DATA SHOWN »
• • • • •
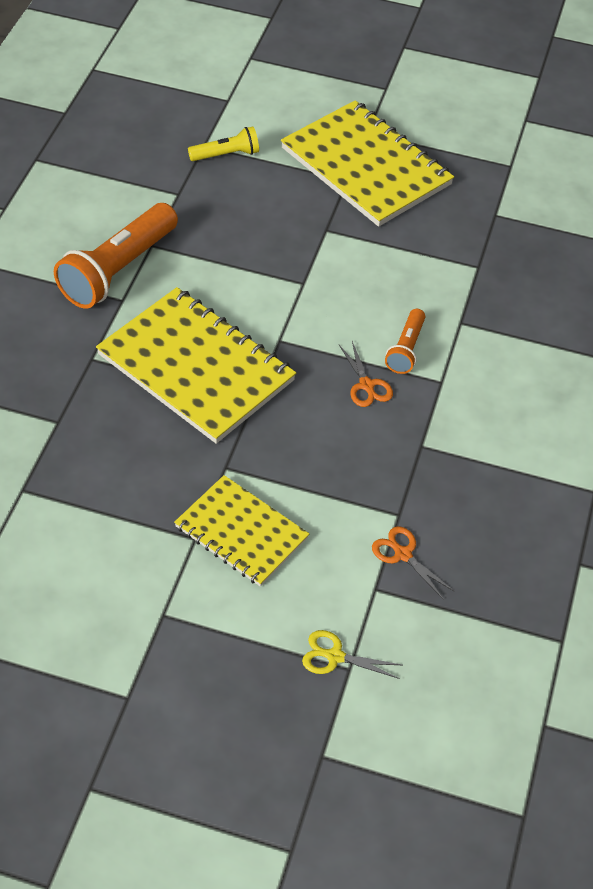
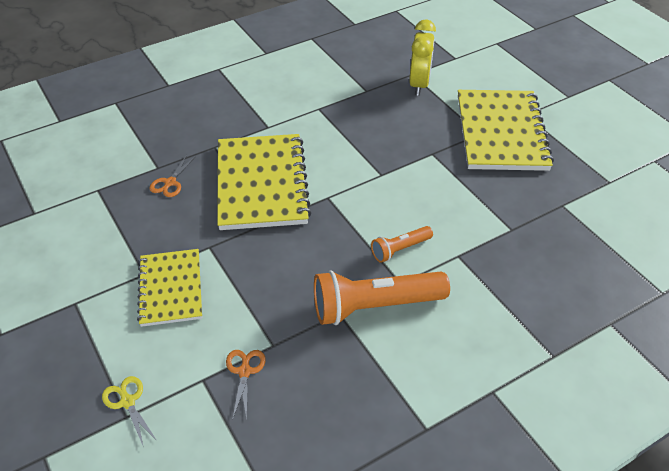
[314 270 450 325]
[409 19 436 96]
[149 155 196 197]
• • • • •
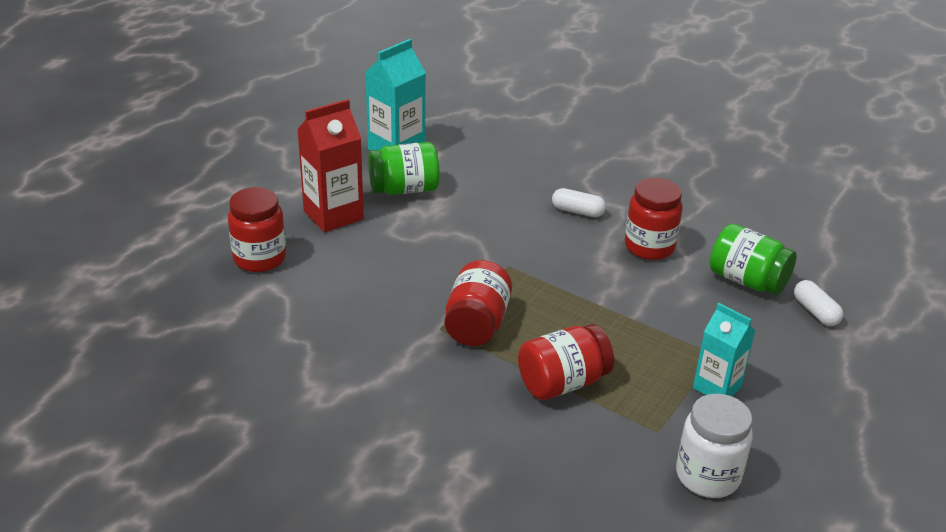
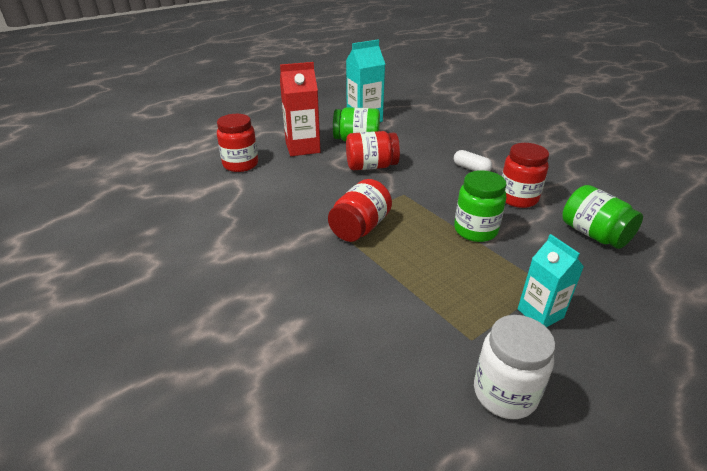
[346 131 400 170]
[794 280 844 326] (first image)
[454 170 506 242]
• • • • •
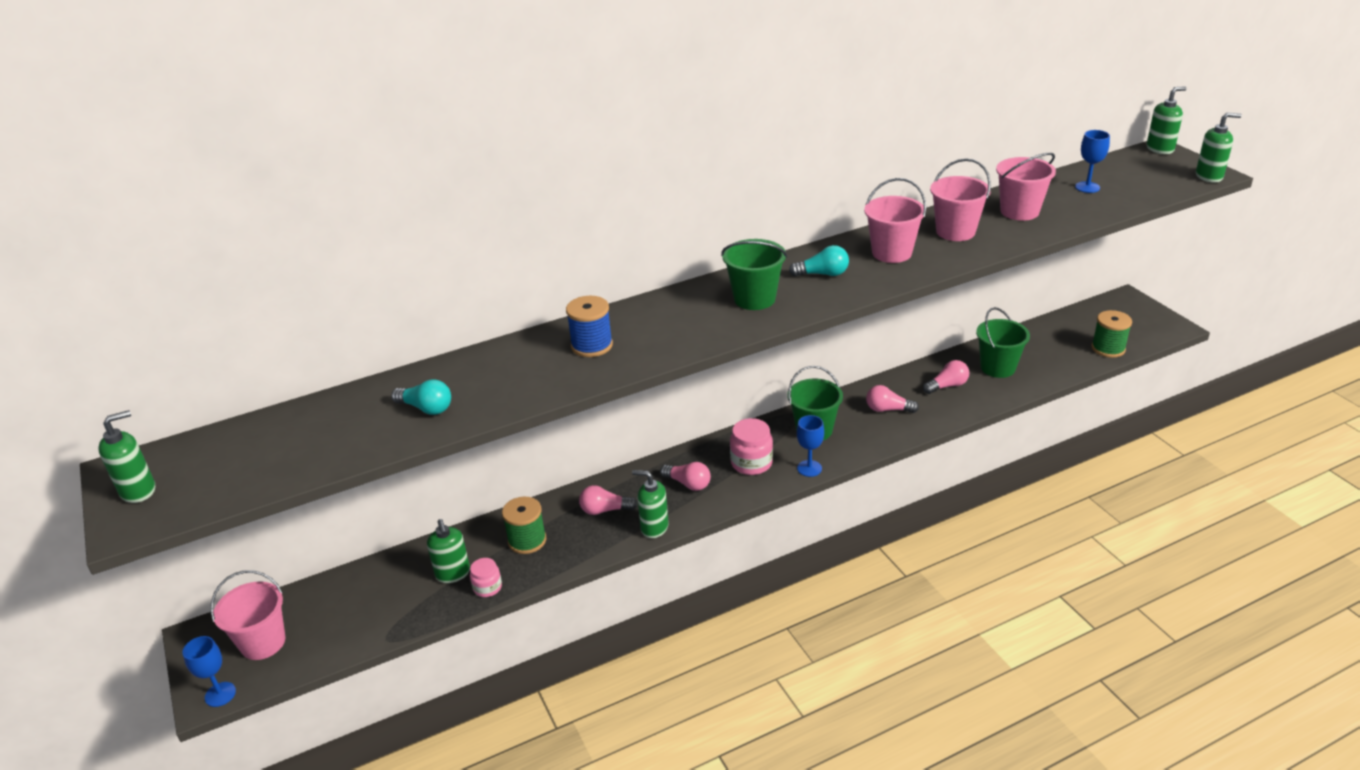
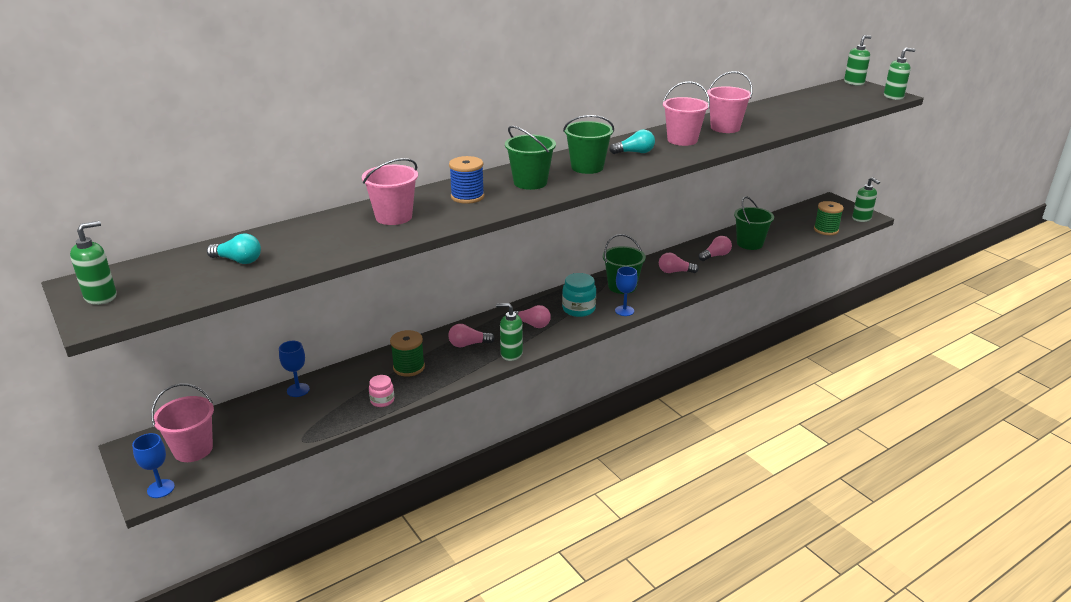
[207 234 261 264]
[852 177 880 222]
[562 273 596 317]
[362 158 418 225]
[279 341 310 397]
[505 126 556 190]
• • • • •
EXERCISE BRIEF »
The entries above hold a line with "[346 131 400 170]" and a later line with "[454 170 506 242]". Write out exactly those lines and all lines between, nothing more.

EXERCISE SOLUTION »
[346 131 400 170]
[794 280 844 326] (first image)
[454 170 506 242]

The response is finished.